— WHAT THE TASK ASKS —
Could you copy every entry exactly, dropping the pictures?

— SUPPLIED MATERIAL —

════

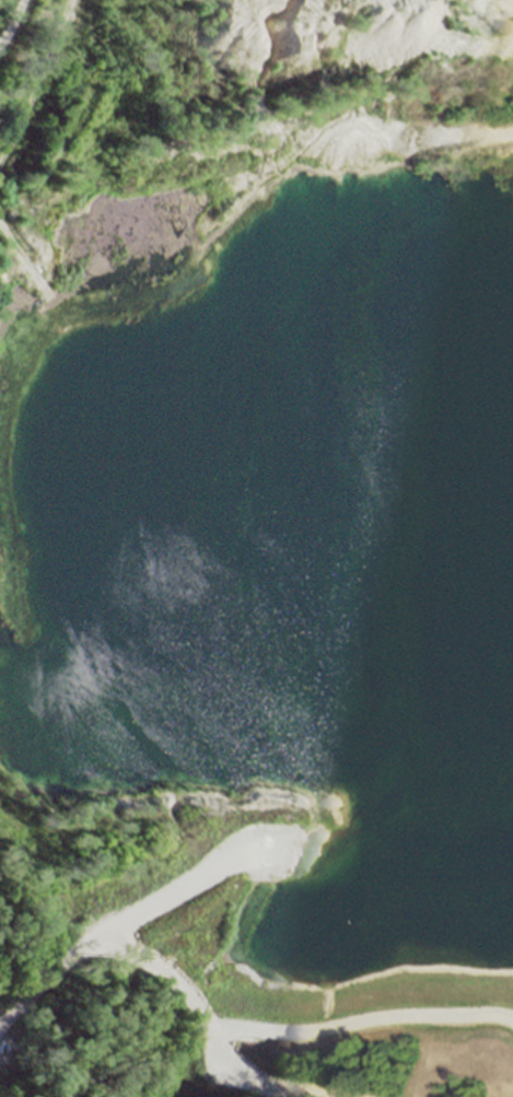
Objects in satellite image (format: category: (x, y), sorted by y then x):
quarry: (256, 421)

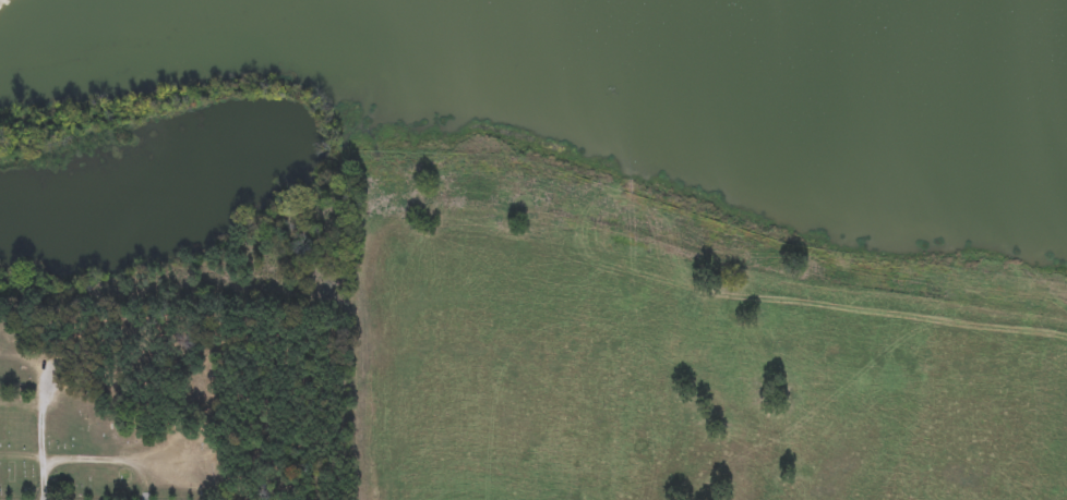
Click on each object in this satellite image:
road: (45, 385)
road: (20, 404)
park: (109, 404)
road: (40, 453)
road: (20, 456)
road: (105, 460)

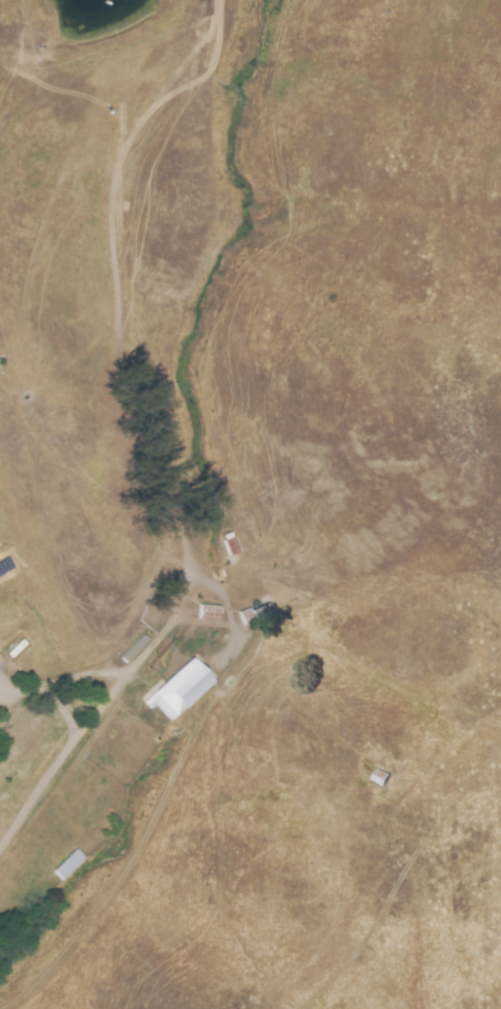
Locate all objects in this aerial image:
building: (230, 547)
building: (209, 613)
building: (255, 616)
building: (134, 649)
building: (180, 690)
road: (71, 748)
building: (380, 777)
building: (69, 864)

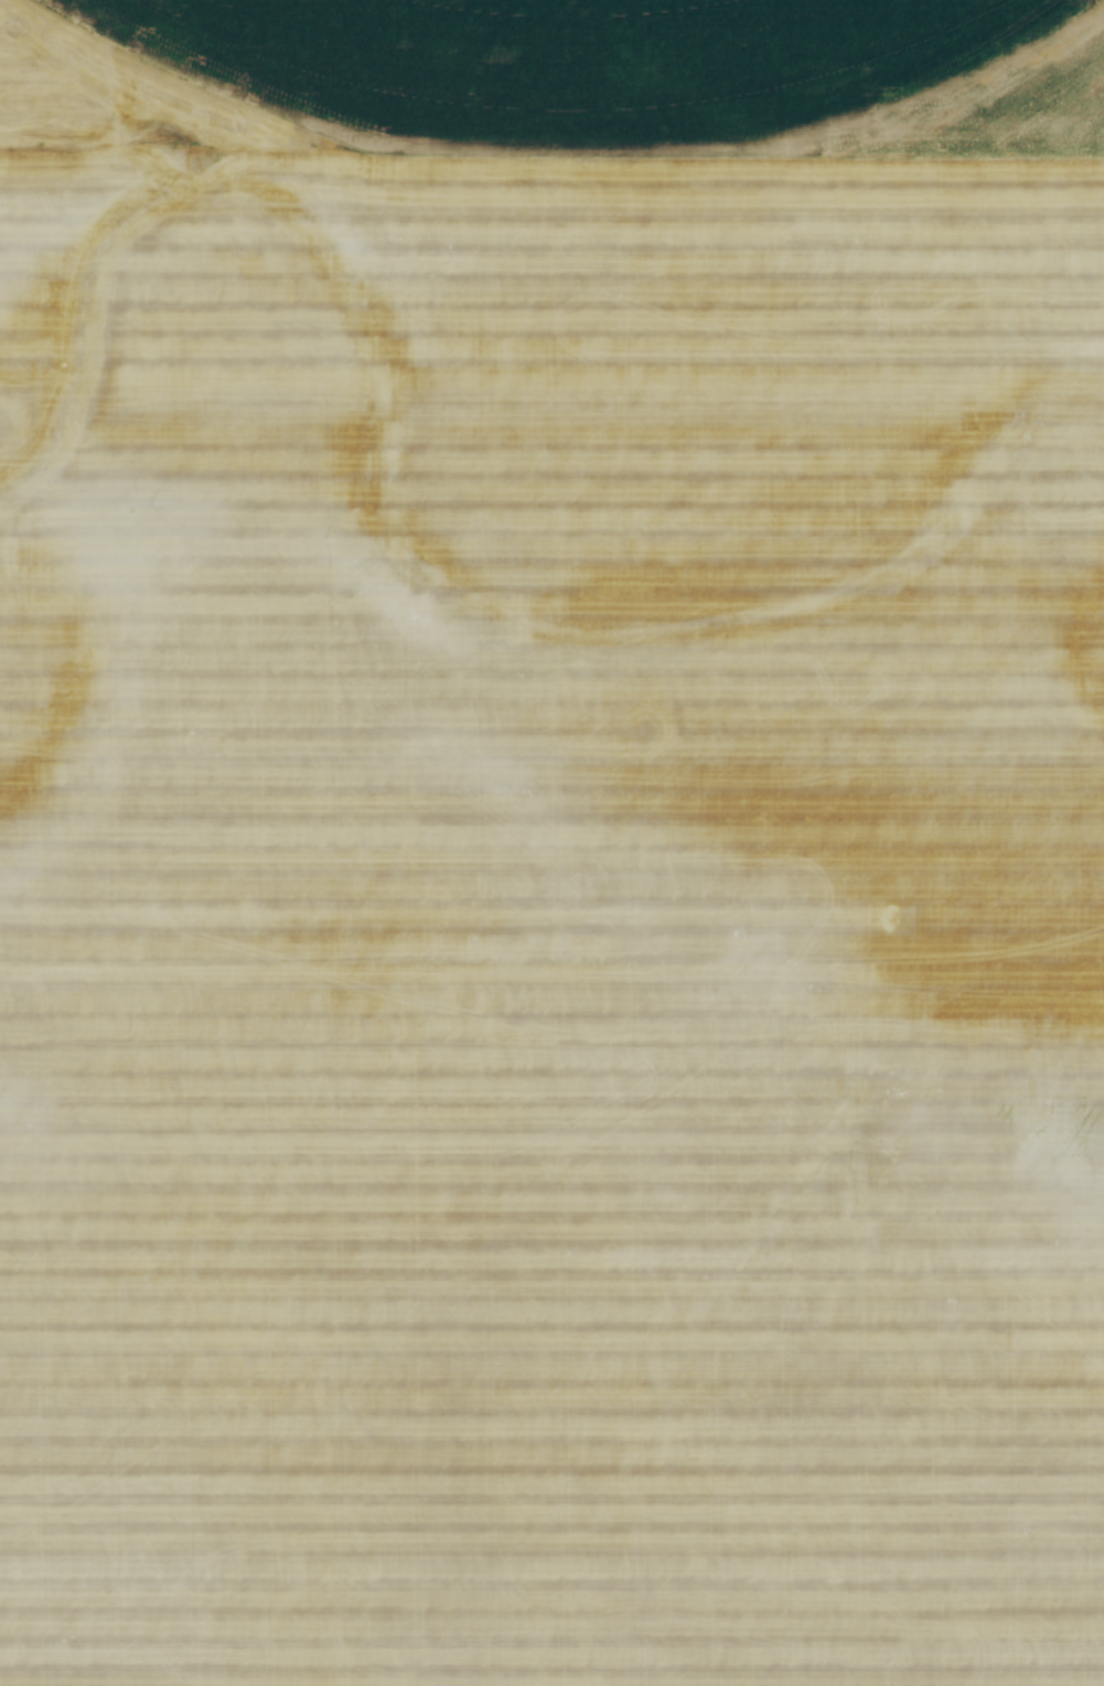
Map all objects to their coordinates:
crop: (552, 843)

════

— RESPONSE AREA —
Objects in satellite image (format: category: (x, y), sorted by y then x):
quarry: (256, 421)

Click on each object in this satellite image:
road: (45, 385)
road: (20, 404)
park: (109, 404)
road: (40, 453)
road: (20, 456)
road: (105, 460)

Locate all objects in this aerial image:
building: (230, 547)
building: (209, 613)
building: (255, 616)
building: (134, 649)
building: (180, 690)
road: (71, 748)
building: (380, 777)
building: (69, 864)

Map all objects to their coordinates:
crop: (552, 843)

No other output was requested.